§ YOUR ASSIGNMENT
Go through the data below and return each line where the string "camera" occurs.

§ RECORDS FOR THE EXERCISE
/---
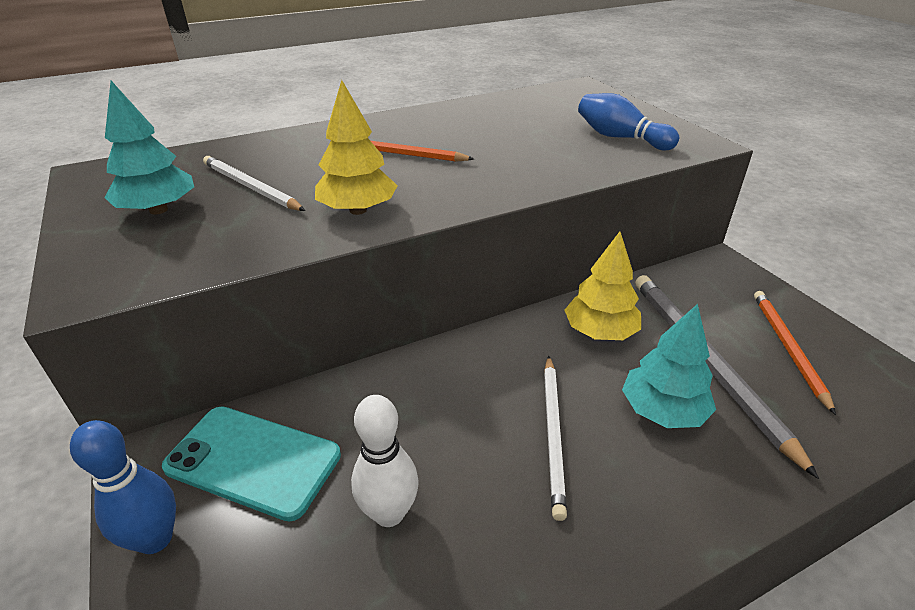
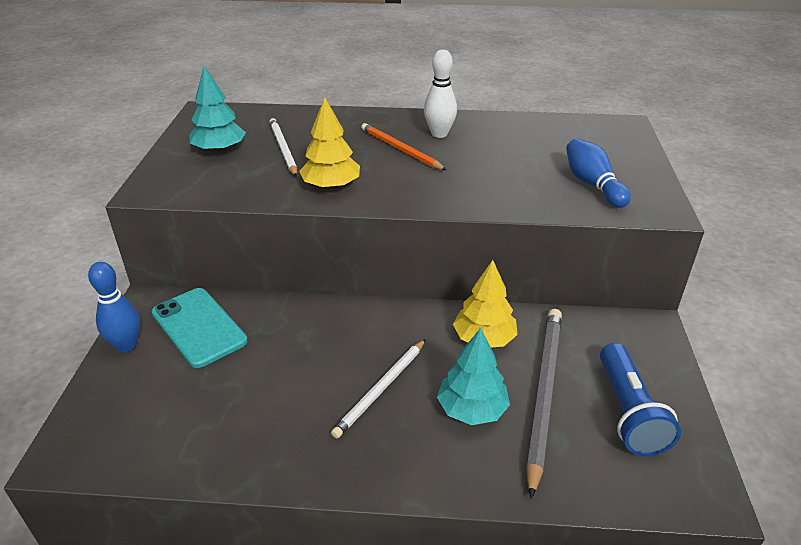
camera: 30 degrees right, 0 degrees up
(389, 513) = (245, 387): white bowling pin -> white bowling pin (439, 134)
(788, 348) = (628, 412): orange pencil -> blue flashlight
\---
/---
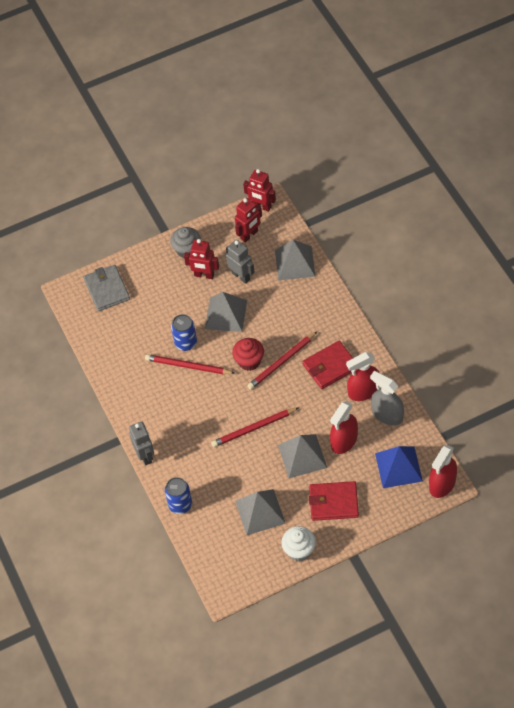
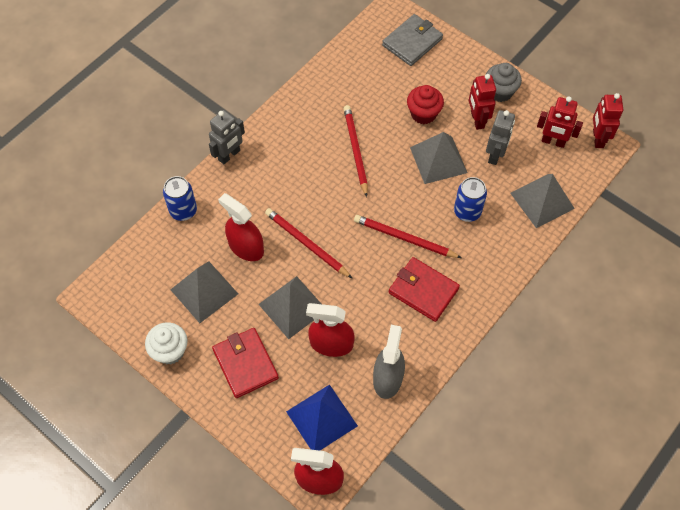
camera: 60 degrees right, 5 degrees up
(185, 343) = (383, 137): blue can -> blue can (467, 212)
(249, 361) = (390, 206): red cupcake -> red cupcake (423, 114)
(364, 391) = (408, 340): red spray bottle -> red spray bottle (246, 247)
\---
§ RESULT BELOW
camera: 30 degrees right, 0 degrees up
camera: 60 degrees right, 5 degrees up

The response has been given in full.